▸ Requirement
Reproduce each of the following items verbatim and in the same order.

▸ Material provided
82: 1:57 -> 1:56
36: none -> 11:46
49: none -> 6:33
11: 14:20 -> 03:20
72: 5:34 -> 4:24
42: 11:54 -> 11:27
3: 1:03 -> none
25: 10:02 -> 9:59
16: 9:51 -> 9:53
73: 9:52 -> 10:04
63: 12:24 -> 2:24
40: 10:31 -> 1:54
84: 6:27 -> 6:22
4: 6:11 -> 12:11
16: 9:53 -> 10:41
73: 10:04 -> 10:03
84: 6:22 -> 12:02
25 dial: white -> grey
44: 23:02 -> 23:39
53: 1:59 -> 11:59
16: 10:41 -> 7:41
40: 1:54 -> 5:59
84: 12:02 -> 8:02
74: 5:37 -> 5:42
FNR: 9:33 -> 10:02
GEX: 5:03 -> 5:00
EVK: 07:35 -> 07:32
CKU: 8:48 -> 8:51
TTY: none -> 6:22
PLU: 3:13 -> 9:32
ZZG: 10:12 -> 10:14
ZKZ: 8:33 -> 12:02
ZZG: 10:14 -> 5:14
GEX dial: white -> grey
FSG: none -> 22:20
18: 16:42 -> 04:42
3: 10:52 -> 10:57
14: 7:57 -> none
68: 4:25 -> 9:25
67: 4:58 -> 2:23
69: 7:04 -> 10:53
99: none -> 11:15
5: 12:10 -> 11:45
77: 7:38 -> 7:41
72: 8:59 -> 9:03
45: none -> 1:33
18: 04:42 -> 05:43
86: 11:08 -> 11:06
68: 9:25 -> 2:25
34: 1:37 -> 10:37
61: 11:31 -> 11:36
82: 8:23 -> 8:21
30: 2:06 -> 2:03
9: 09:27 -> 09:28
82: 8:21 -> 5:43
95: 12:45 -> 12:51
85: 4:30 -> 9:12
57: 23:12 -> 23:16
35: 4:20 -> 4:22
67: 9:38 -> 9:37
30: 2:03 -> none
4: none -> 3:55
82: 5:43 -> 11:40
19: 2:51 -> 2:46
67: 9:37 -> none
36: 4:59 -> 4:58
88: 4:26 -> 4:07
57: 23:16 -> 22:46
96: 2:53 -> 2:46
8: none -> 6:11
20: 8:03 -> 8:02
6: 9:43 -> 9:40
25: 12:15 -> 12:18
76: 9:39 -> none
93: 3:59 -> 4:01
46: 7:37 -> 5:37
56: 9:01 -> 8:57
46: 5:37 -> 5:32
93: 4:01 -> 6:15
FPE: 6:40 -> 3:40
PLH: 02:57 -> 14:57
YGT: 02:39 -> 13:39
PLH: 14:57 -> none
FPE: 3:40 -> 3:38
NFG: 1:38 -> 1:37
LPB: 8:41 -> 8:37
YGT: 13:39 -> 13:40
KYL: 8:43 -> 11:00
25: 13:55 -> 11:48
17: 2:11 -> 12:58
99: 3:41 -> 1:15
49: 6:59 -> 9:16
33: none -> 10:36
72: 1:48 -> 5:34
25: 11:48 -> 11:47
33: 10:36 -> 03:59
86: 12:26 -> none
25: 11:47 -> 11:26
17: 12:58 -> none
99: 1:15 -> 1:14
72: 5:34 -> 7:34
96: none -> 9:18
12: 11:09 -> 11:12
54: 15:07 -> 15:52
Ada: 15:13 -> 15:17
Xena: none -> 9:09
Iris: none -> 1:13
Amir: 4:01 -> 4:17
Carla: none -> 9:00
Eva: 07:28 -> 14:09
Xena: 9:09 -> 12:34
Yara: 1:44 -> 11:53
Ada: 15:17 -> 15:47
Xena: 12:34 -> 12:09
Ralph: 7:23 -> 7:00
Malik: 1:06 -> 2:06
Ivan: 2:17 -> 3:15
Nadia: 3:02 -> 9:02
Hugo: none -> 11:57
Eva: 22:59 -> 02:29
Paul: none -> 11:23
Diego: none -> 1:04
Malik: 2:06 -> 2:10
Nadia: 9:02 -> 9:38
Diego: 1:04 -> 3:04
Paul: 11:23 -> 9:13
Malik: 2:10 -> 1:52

▸ Full solution
82: 1:57 -> 1:56
36: none -> 11:46
49: none -> 6:33
11: 14:20 -> 03:20
72: 5:34 -> 4:24
42: 11:54 -> 11:27
3: 1:03 -> none
25: 10:02 -> 9:59
16: 9:51 -> 9:53
73: 9:52 -> 10:04
63: 12:24 -> 2:24
40: 10:31 -> 1:54
84: 6:27 -> 6:22
4: 6:11 -> 12:11
16: 9:53 -> 10:41
73: 10:04 -> 10:03
84: 6:22 -> 12:02
25 dial: white -> grey
44: 23:02 -> 23:39
53: 1:59 -> 11:59
16: 10:41 -> 7:41
40: 1:54 -> 5:59
84: 12:02 -> 8:02
74: 5:37 -> 5:42
FNR: 9:33 -> 10:02
GEX: 5:03 -> 5:00
EVK: 07:35 -> 07:32
CKU: 8:48 -> 8:51
TTY: none -> 6:22
PLU: 3:13 -> 9:32
ZZG: 10:12 -> 10:14
ZKZ: 8:33 -> 12:02
ZZG: 10:14 -> 5:14
GEX dial: white -> grey
FSG: none -> 22:20
18: 16:42 -> 04:42
3: 10:52 -> 10:57
14: 7:57 -> none
68: 4:25 -> 9:25
67: 4:58 -> 2:23
69: 7:04 -> 10:53
99: none -> 11:15
5: 12:10 -> 11:45
77: 7:38 -> 7:41
72: 8:59 -> 9:03
45: none -> 1:33
18: 04:42 -> 05:43
86: 11:08 -> 11:06
68: 9:25 -> 2:25
34: 1:37 -> 10:37
61: 11:31 -> 11:36
82: 8:23 -> 8:21
30: 2:06 -> 2:03
9: 09:27 -> 09:28
82: 8:21 -> 5:43
95: 12:45 -> 12:51
85: 4:30 -> 9:12
57: 23:12 -> 23:16
35: 4:20 -> 4:22
67: 9:38 -> 9:37
30: 2:03 -> none
4: none -> 3:55
82: 5:43 -> 11:40
19: 2:51 -> 2:46
67: 9:37 -> none
36: 4:59 -> 4:58
88: 4:26 -> 4:07
57: 23:16 -> 22:46
96: 2:53 -> 2:46
8: none -> 6:11
20: 8:03 -> 8:02
6: 9:43 -> 9:40
25: 12:15 -> 12:18
76: 9:39 -> none
93: 3:59 -> 4:01
46: 7:37 -> 5:37
56: 9:01 -> 8:57
46: 5:37 -> 5:32
93: 4:01 -> 6:15
FPE: 6:40 -> 3:40
PLH: 02:57 -> 14:57
YGT: 02:39 -> 13:39
PLH: 14:57 -> none
FPE: 3:40 -> 3:38
NFG: 1:38 -> 1:37
LPB: 8:41 -> 8:37
YGT: 13:39 -> 13:40
KYL: 8:43 -> 11:00
25: 13:55 -> 11:48
17: 2:11 -> 12:58
99: 3:41 -> 1:15
49: 6:59 -> 9:16
33: none -> 10:36
72: 1:48 -> 5:34
25: 11:48 -> 11:47
33: 10:36 -> 03:59
86: 12:26 -> none
25: 11:47 -> 11:26
17: 12:58 -> none
99: 1:15 -> 1:14
72: 5:34 -> 7:34
96: none -> 9:18
12: 11:09 -> 11:12
54: 15:07 -> 15:52
Ada: 15:13 -> 15:17
Xena: none -> 9:09
Iris: none -> 1:13
Amir: 4:01 -> 4:17
Carla: none -> 9:00
Eva: 07:28 -> 14:09
Xena: 9:09 -> 12:34
Yara: 1:44 -> 11:53
Ada: 15:17 -> 15:47
Xena: 12:34 -> 12:09
Ralph: 7:23 -> 7:00
Malik: 1:06 -> 2:06
Ivan: 2:17 -> 3:15
Nadia: 3:02 -> 9:02
Hugo: none -> 11:57
Eva: 22:59 -> 02:29
Paul: none -> 11:23
Diego: none -> 1:04
Malik: 2:06 -> 2:10
Nadia: 9:02 -> 9:38
Diego: 1:04 -> 3:04
Paul: 11:23 -> 9:13
Malik: 2:10 -> 1:52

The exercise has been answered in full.